[Object state change records]
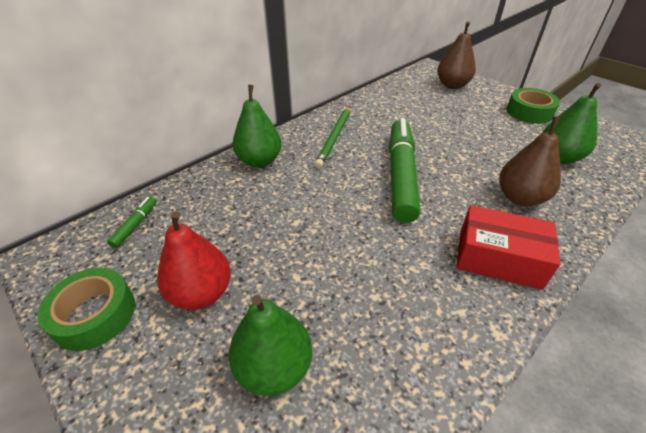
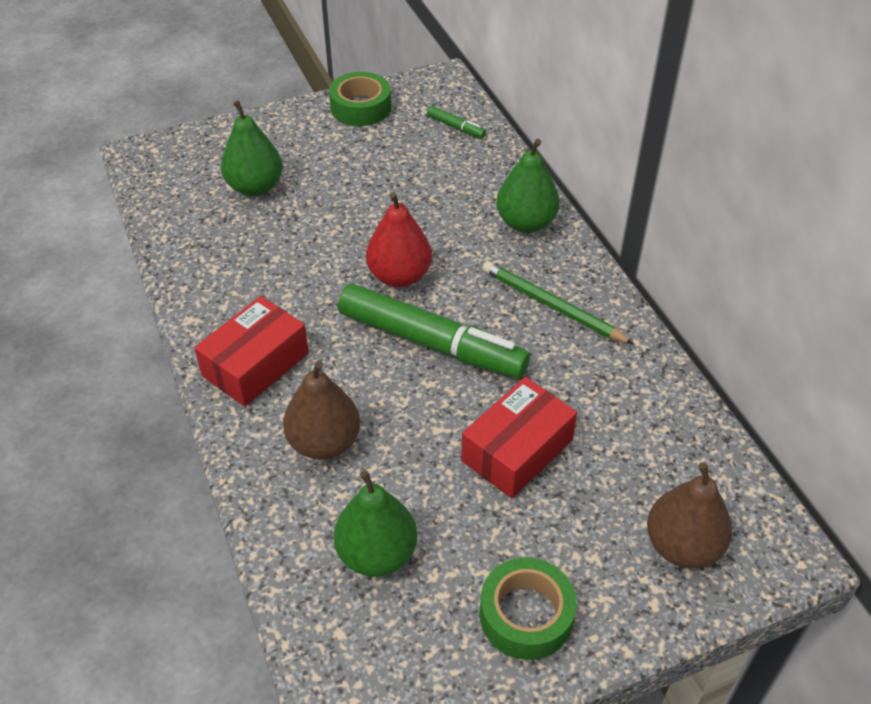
camera: 110 degrees right, 5 degrees up
red pear [157,211,231,310] -> red pear moved to [366,192,432,287]
none -> red box [461,377,577,498]

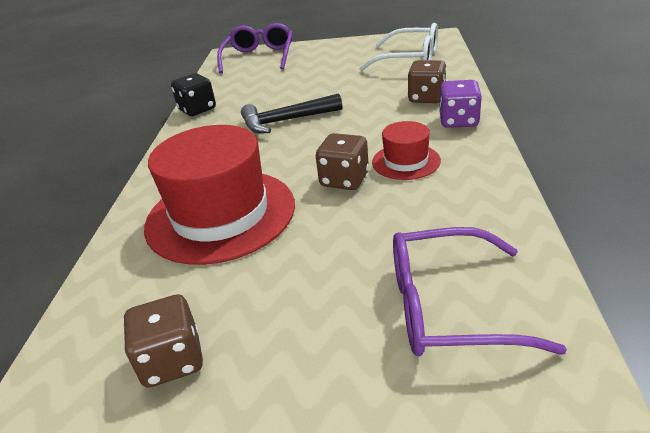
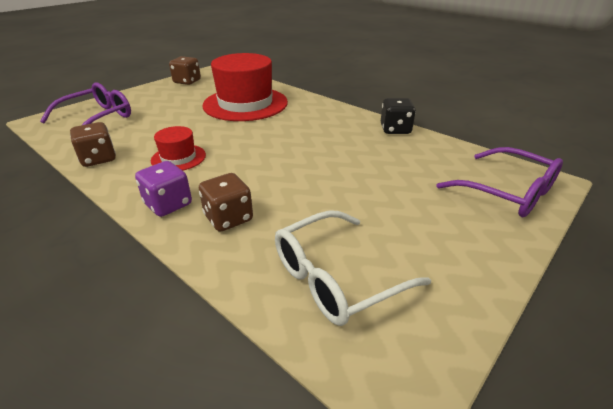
camera: 125 degrees right, 0 degrees up
black hammer [241,93,342,133] -> none
brown dice [316,133,369,190] -> brown dice moved to [70,122,116,167]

TASK DESCRIPTION => Word for word, return the lines from the one holding "black hammer [241,93,342,133] -> none" through the end of the entries above.

OUTPUT FOR THIS TASK =>
black hammer [241,93,342,133] -> none
brown dice [316,133,369,190] -> brown dice moved to [70,122,116,167]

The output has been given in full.